Activity: Only an exact repetition of the lines from the one that holds "- op: replace" to the end of the records is wanted.

Extracted records:
Segment Open
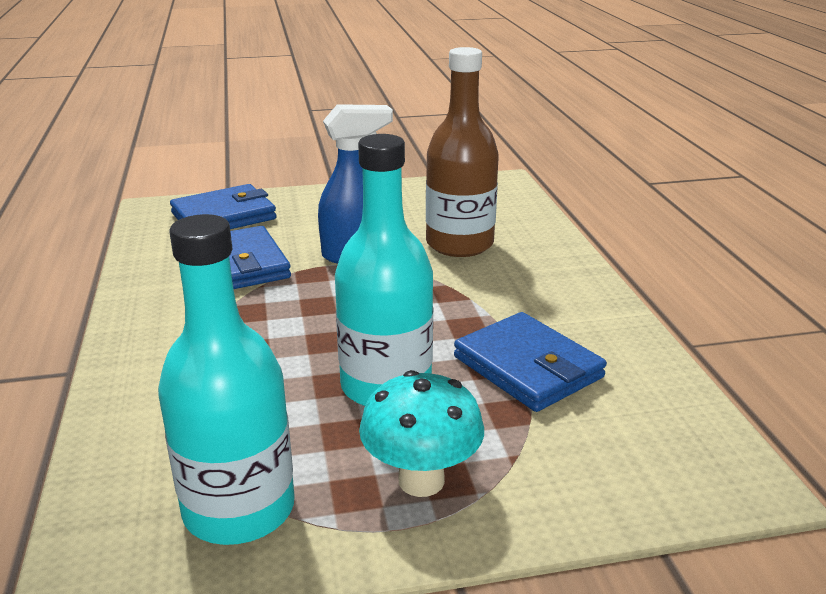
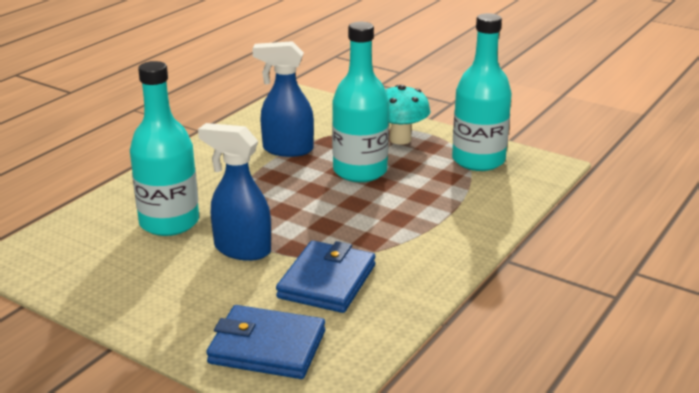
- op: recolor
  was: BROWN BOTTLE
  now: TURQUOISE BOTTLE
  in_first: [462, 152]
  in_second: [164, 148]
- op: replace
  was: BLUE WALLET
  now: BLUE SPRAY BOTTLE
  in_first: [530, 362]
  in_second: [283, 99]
Segment Closed
Response to this task:
- op: replace
  was: BLUE WALLET
  now: BLUE SPRAY BOTTLE
  in_first: [530, 362]
  in_second: [283, 99]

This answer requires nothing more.